RECORDS FOR PROCESSING:
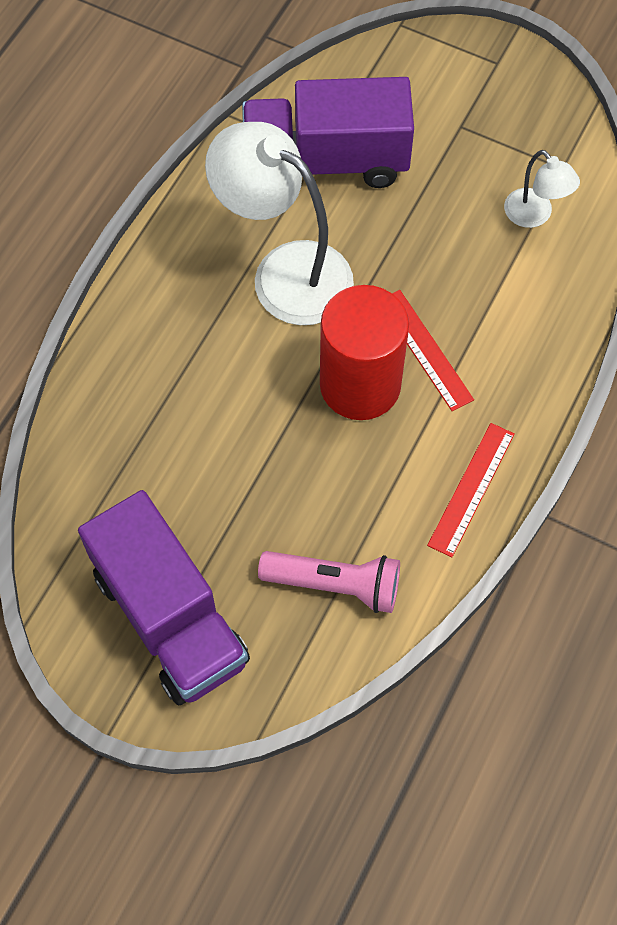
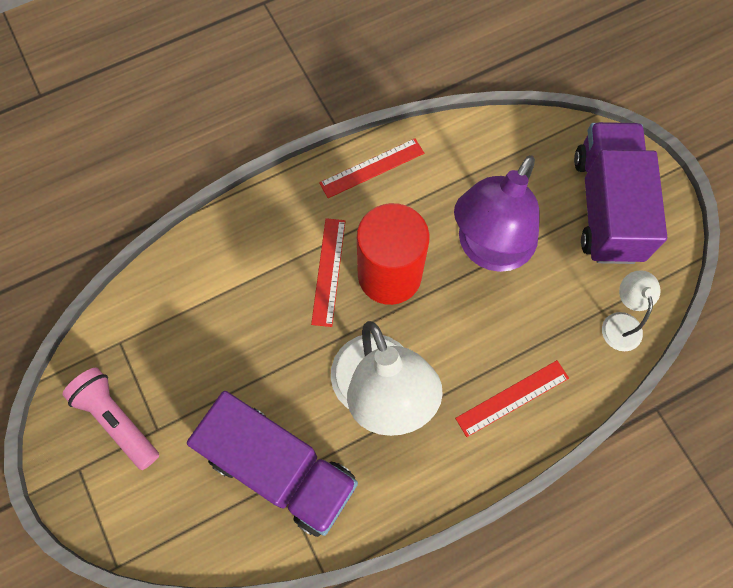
camera: 145 degrees left, 5 degrees up
(152, 345) = (512, 398): none -> red ruler
(274, 478) = (489, 250): none -> purple lamp
(335, 585) = (494, 165): pink flashlight -> pink flashlight (117, 420)
(534, 215) = (173, 318): white lamp -> white lamp (620, 322)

EXERCISE REQUIREMENTS: Without any of its images, the data above should be returned exactly.

RESULT OF THIS TASK:
camera: 145 degrees left, 5 degrees up
(152, 345) = (512, 398): none -> red ruler
(274, 478) = (489, 250): none -> purple lamp
(335, 585) = (494, 165): pink flashlight -> pink flashlight (117, 420)
(534, 215) = (173, 318): white lamp -> white lamp (620, 322)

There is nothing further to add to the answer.